* Work to complete *
Your answer must consist of one number: how many lines in the records contain "cheese".

* Dataset entries *
════════════════

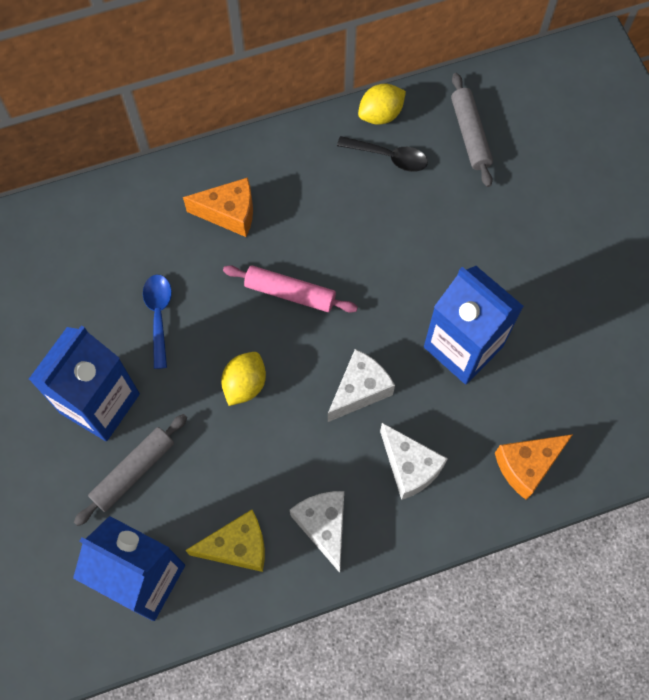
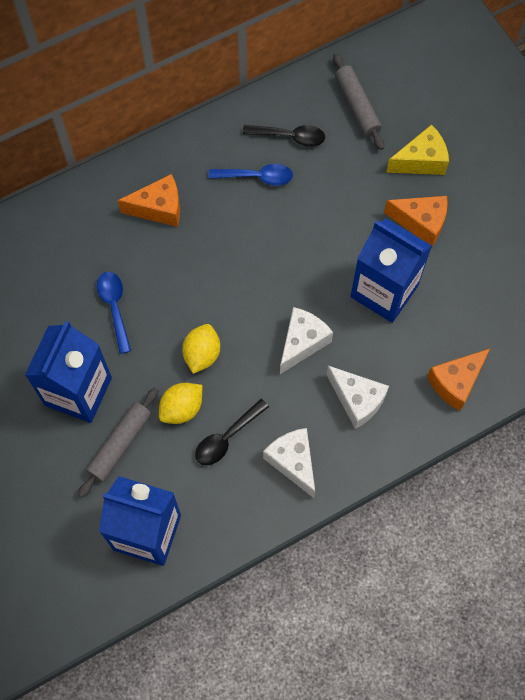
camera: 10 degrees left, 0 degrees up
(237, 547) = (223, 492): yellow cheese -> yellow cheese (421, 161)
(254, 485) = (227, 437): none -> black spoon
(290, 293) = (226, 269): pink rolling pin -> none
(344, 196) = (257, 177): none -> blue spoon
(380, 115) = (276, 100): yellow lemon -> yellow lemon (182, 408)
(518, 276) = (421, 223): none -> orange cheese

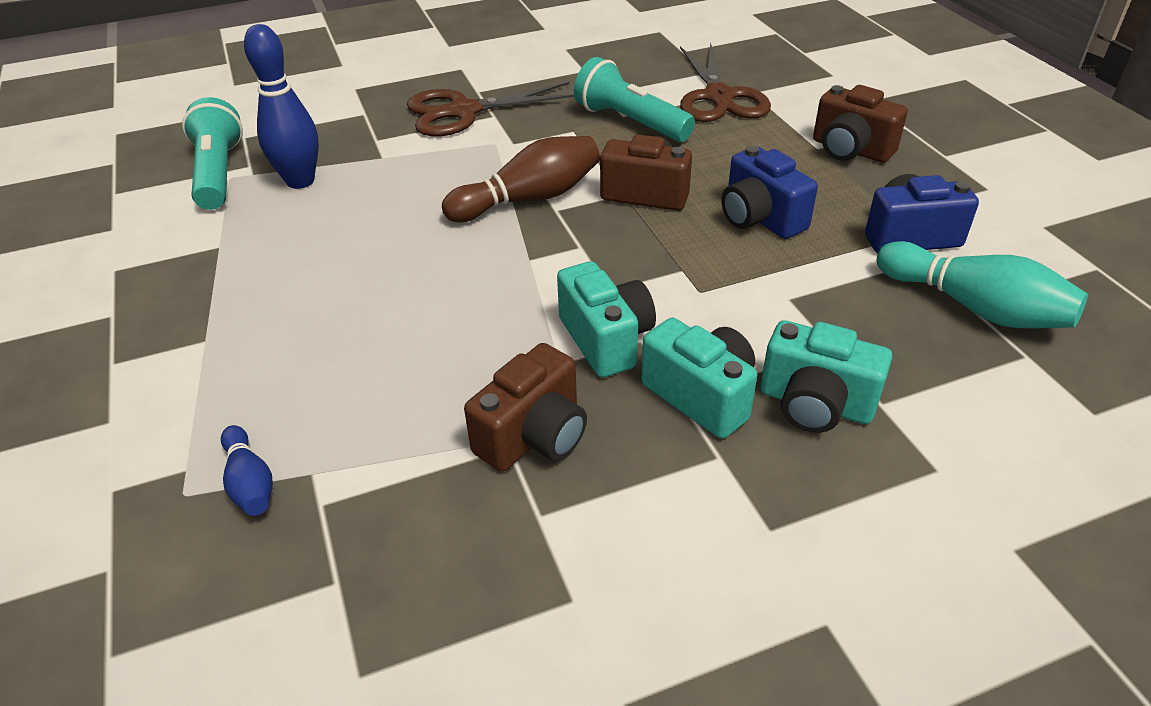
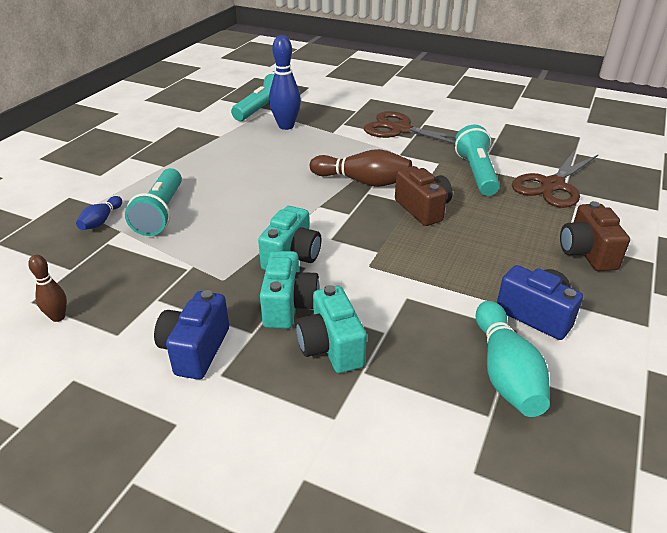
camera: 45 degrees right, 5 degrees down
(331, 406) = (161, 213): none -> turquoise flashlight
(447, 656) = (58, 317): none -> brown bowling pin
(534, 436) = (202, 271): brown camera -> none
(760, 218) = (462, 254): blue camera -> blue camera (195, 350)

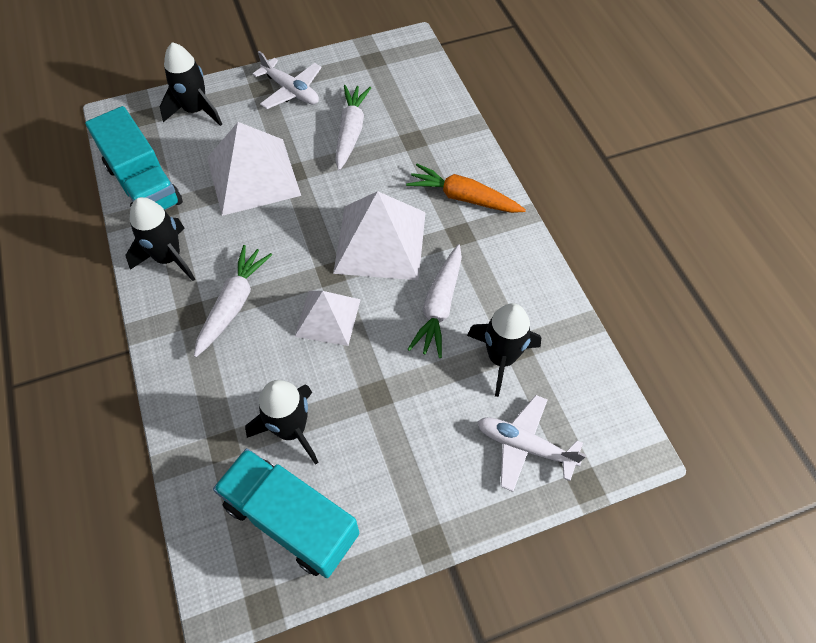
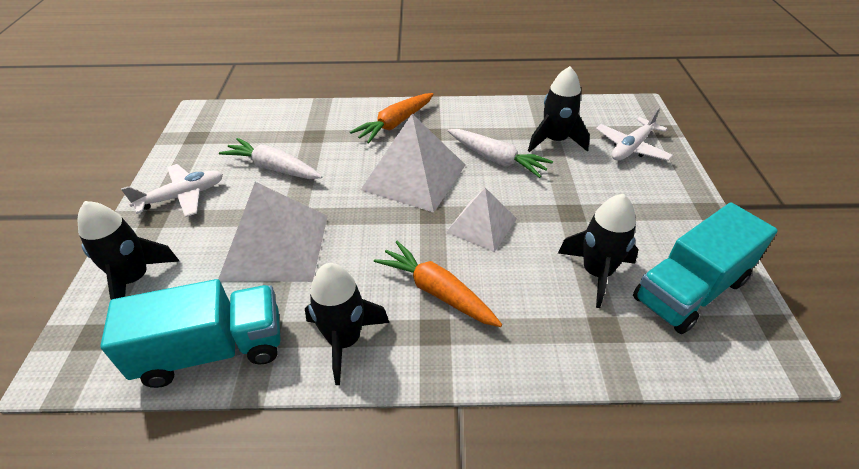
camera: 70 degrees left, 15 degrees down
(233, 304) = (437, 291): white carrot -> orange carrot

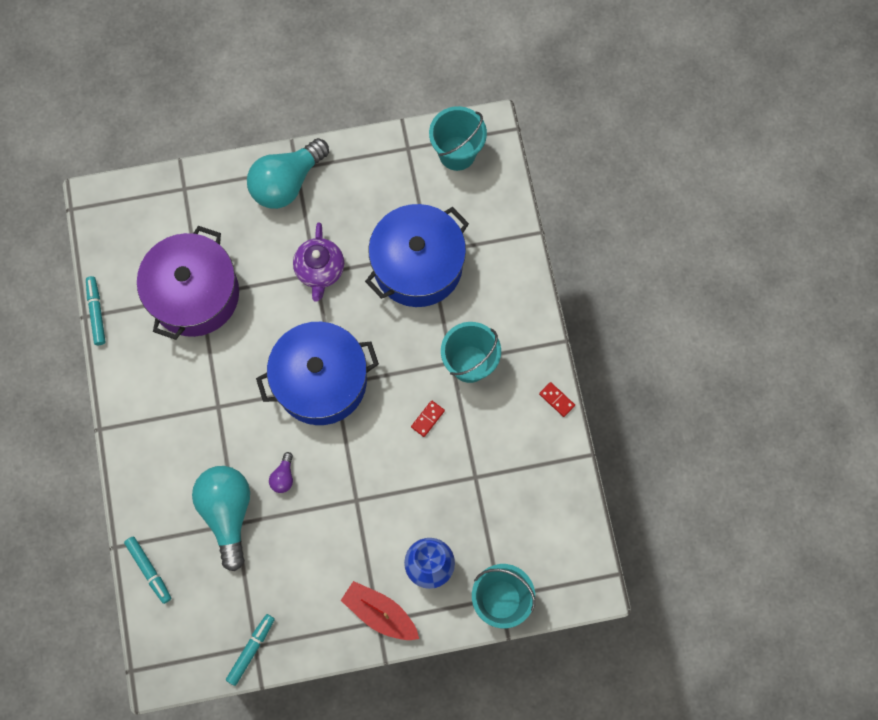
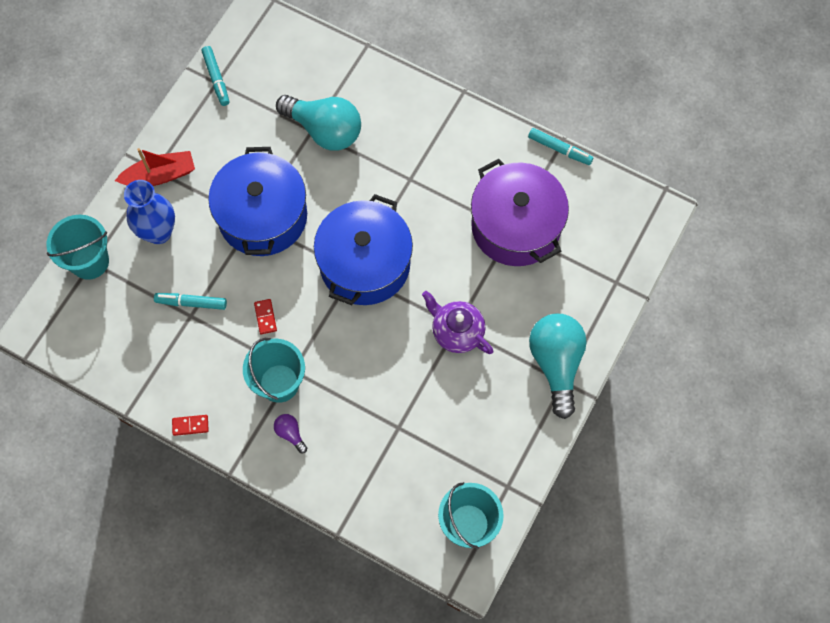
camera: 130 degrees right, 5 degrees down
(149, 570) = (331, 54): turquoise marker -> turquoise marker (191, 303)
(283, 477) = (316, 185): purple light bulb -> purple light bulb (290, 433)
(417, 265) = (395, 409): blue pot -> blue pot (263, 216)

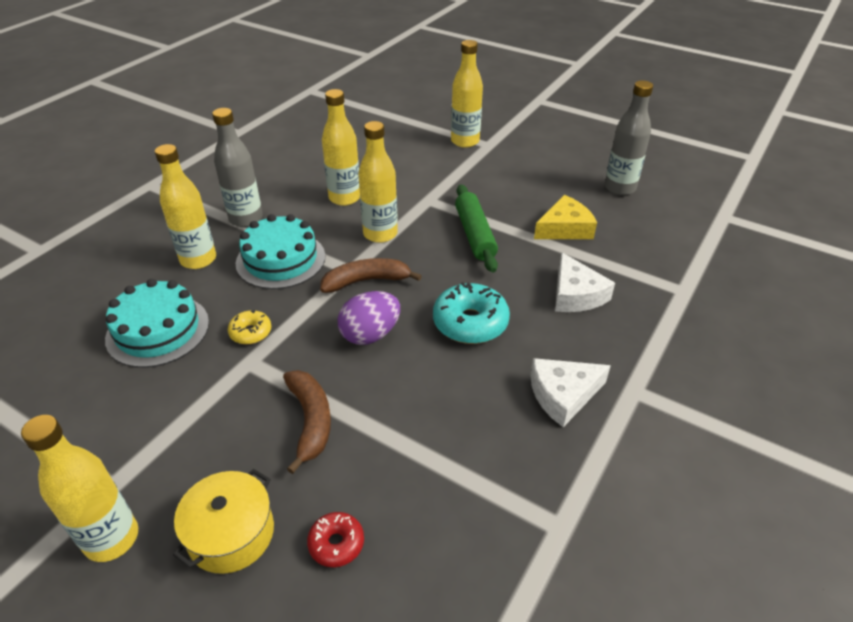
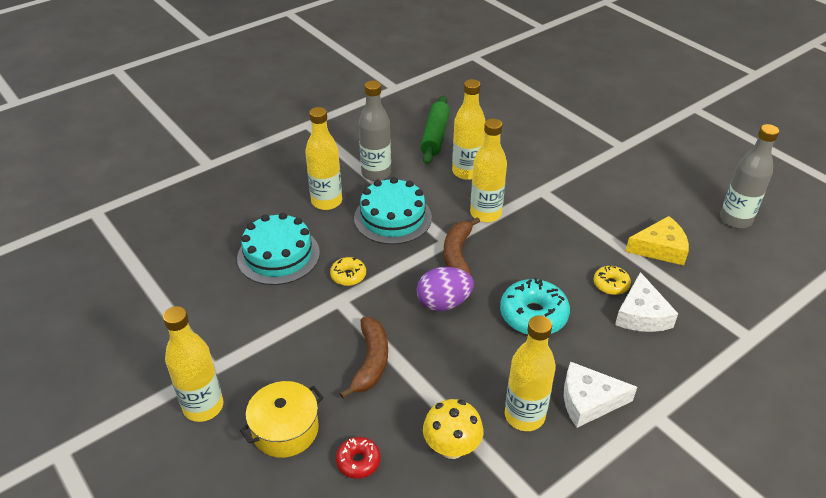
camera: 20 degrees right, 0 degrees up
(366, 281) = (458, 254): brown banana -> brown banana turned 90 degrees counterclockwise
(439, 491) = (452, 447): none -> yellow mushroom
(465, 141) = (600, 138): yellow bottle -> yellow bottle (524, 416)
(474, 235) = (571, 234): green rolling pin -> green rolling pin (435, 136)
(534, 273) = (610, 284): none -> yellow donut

════════════════

* Exercise answer *
2